Exercise brief:
Start at the line with "building: [275,366,332,409] -> none" and print every line through the end of the material below. Keep it exact and free of pictures.
__________
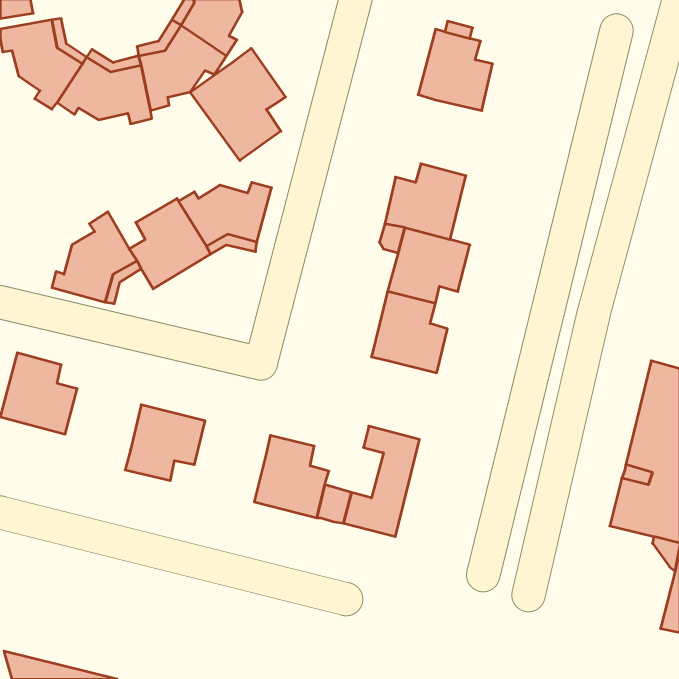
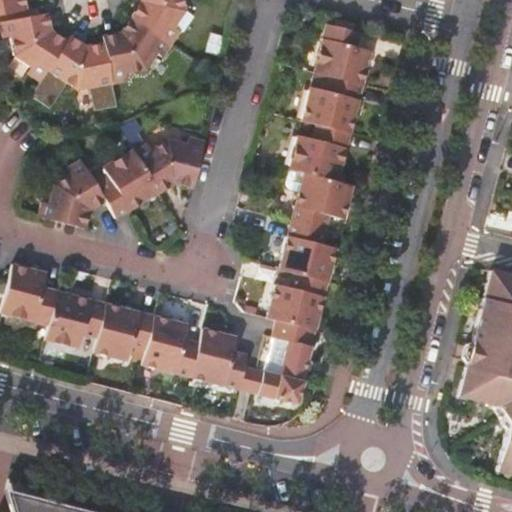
building: [190,48,286,161] -> none
building: none -> [302,75,364,132]
building: none -> [268,271,329,330]
building: none -> [47,292,107,349]
building: none -> [143,316,201,377]

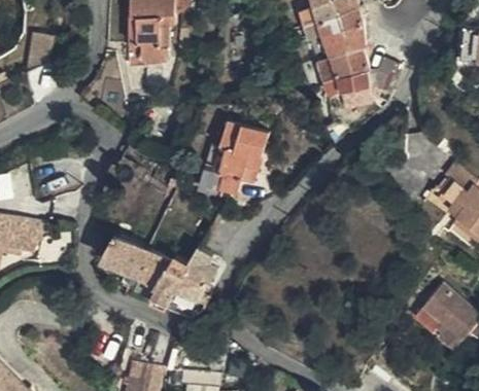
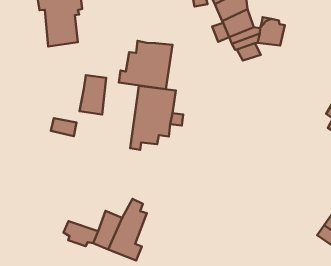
building: none -> [119,41,173,89]
building: none -> [79,75,106,114]
building: [104,229,171,282] -> none

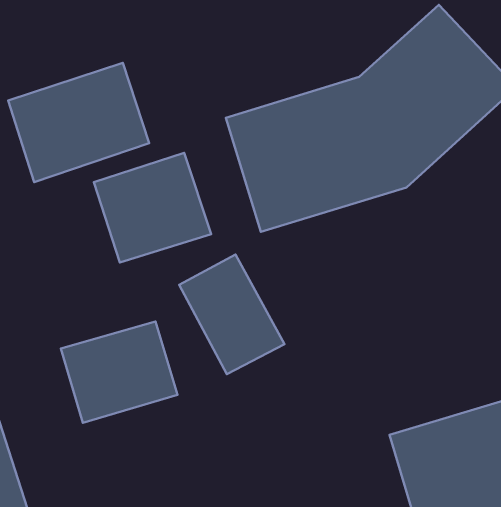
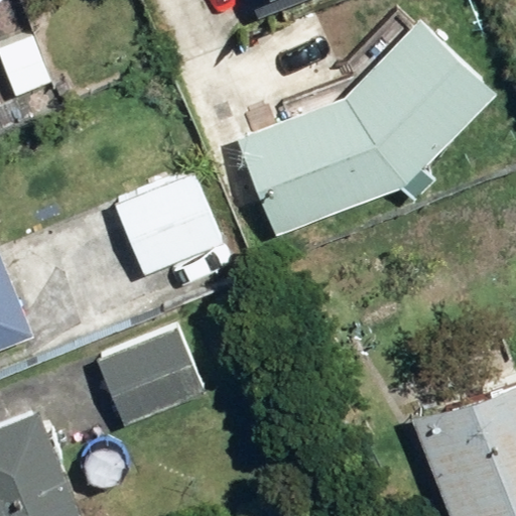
building: [8,63,149,182] -> none
building: [179,255,284,374] -> none

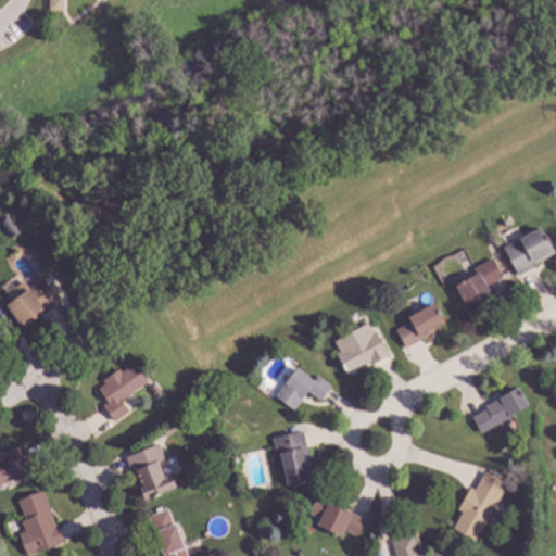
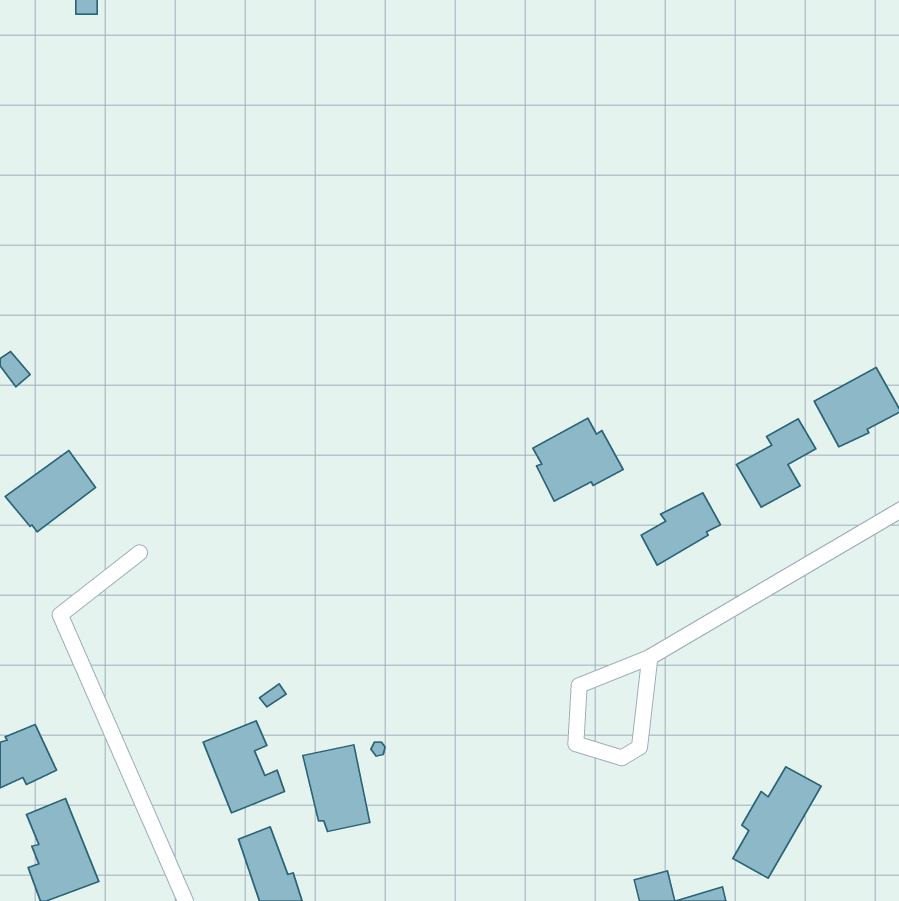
building: [334,323,390,374] -> [533,418,623,501]
building: [99,362,149,421] -> none
building: [275,366,332,409] -> none
building: [472,386,529,432] -> none
building: [273,430,314,483] -> [303,745,370,831]
building: [309,495,366,535] -> none

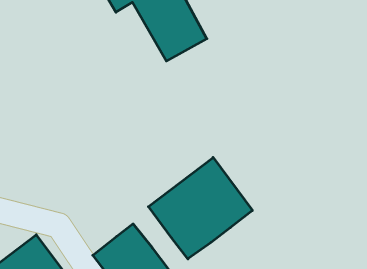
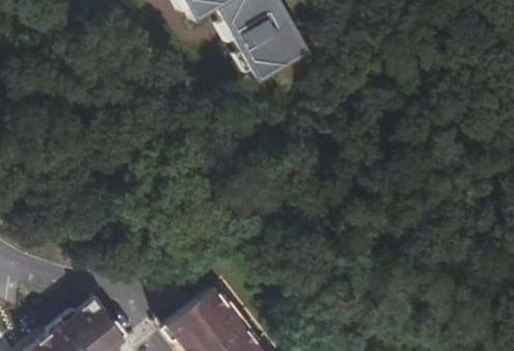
building: [148,157,252,259] -> none

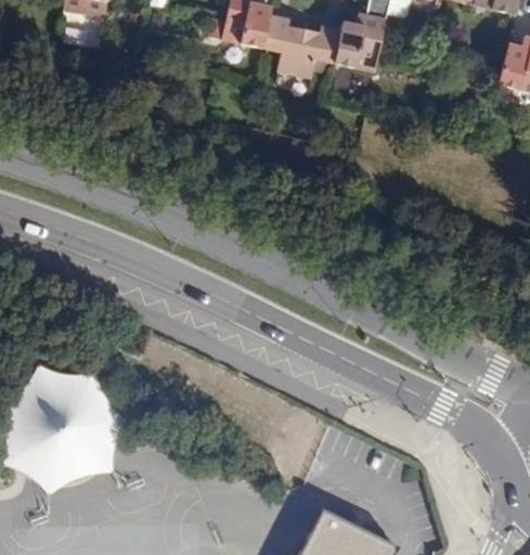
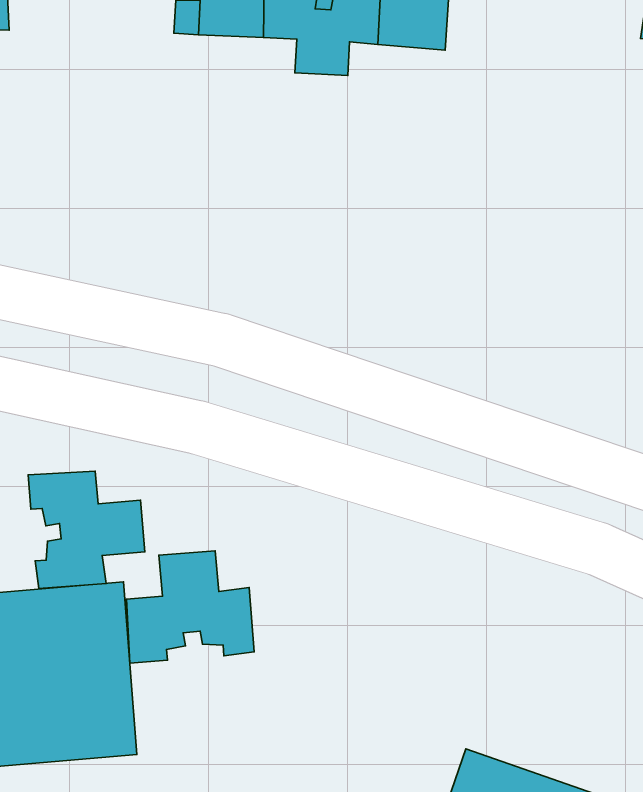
building: none -> [28,471,145,589]
building: none -> [127,551,254,663]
__________
Answer section:
building: [275,366,332,409] -> none
building: [472,386,529,432] -> none
building: [273,430,314,483] -> [303,745,370,831]
building: [309,495,366,535] -> none

building: [148,157,252,259] -> none

building: none -> [28,471,145,589]
building: none -> [127,551,254,663]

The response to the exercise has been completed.